Exercise description: What is needed here is each entry reproduced exactly, without its pictures.

Exercise data:
= = =
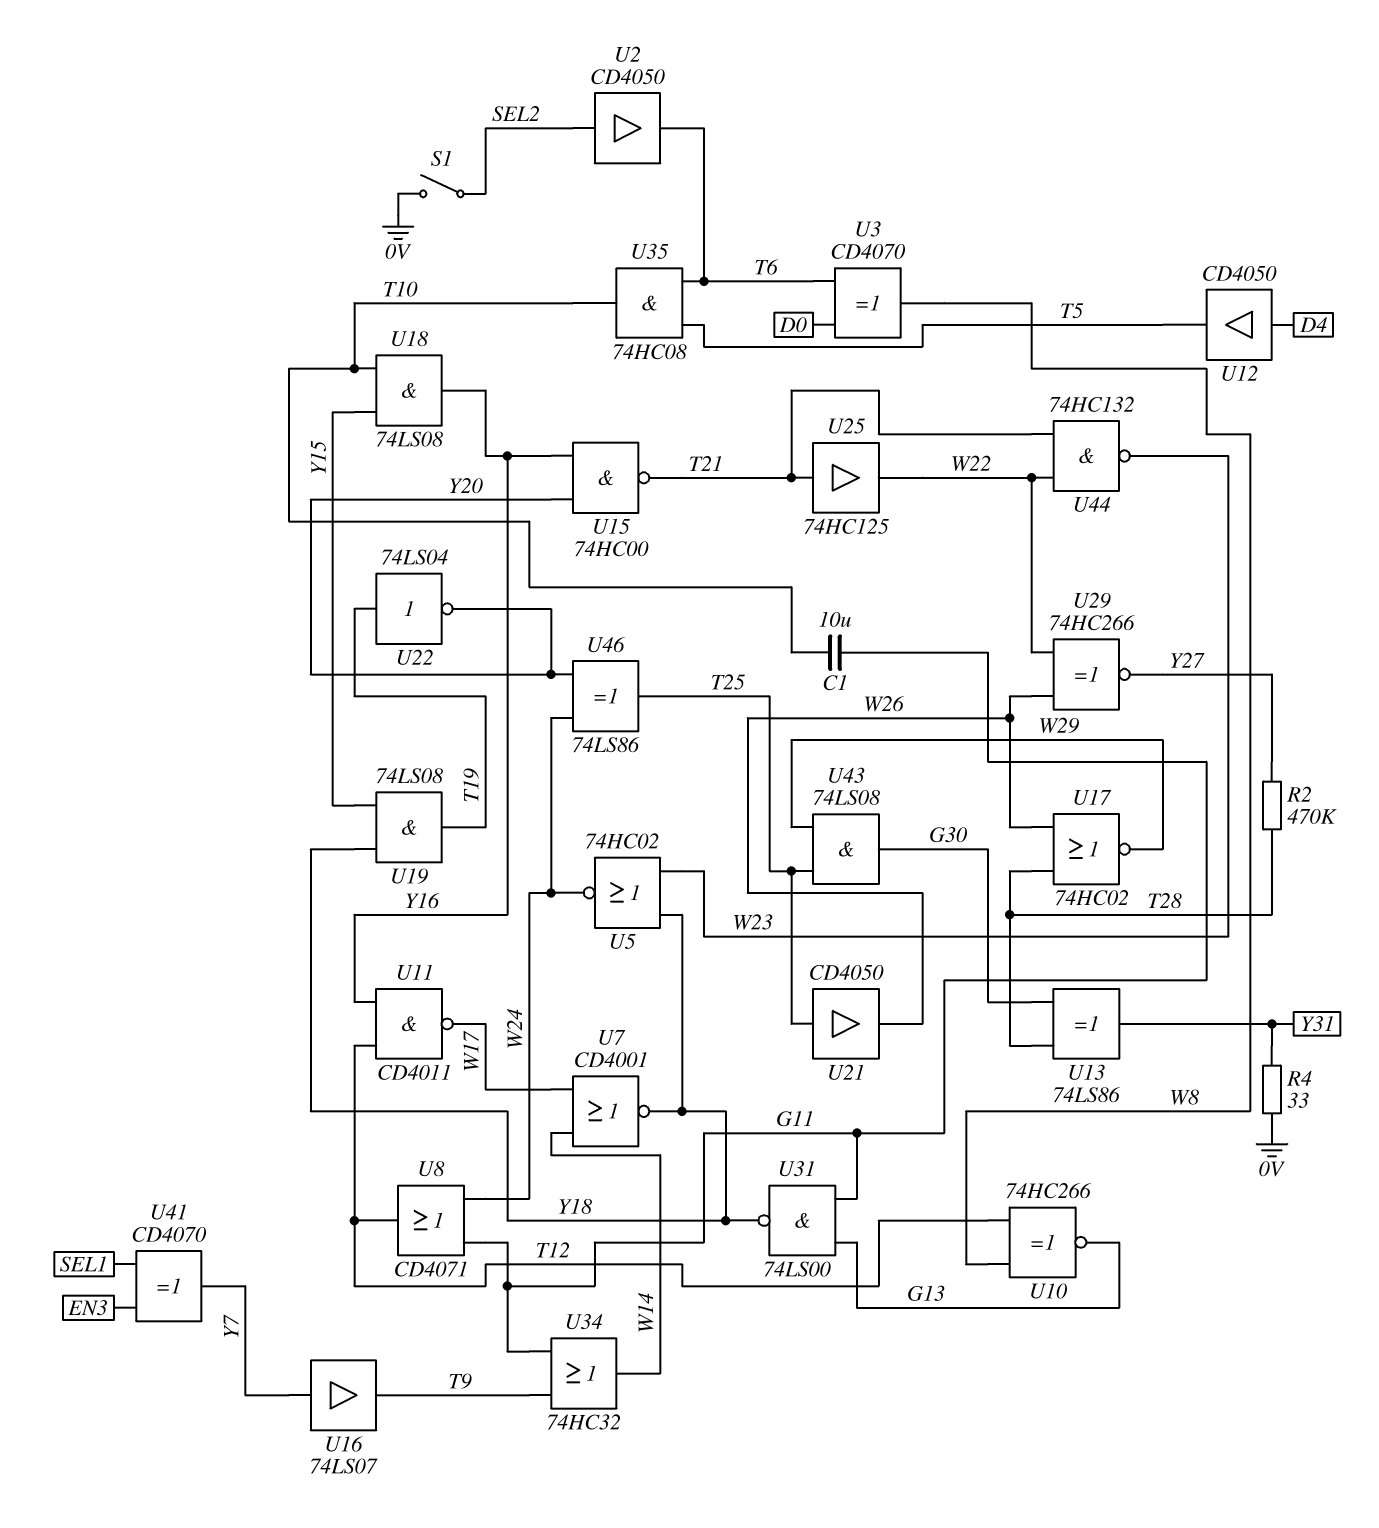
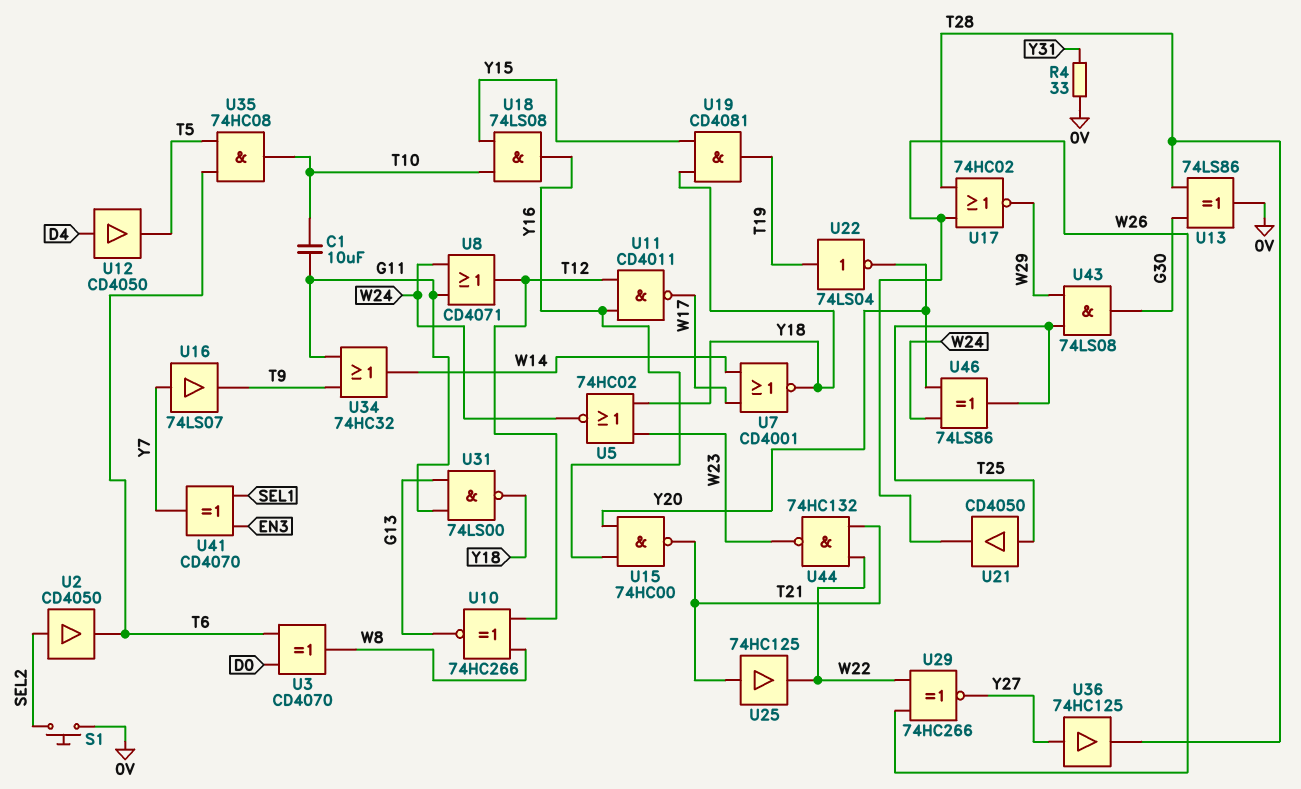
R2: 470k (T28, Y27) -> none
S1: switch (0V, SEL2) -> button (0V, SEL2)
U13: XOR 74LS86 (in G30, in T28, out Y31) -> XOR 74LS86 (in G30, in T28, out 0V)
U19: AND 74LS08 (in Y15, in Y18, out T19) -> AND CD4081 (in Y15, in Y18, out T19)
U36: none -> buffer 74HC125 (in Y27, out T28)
= = =
Exercise answer:
R2: 470k (T28, Y27) -> none
S1: switch (0V, SEL2) -> button (0V, SEL2)
U13: XOR 74LS86 (in G30, in T28, out Y31) -> XOR 74LS86 (in G30, in T28, out 0V)
U19: AND 74LS08 (in Y15, in Y18, out T19) -> AND CD4081 (in Y15, in Y18, out T19)
U36: none -> buffer 74HC125 (in Y27, out T28)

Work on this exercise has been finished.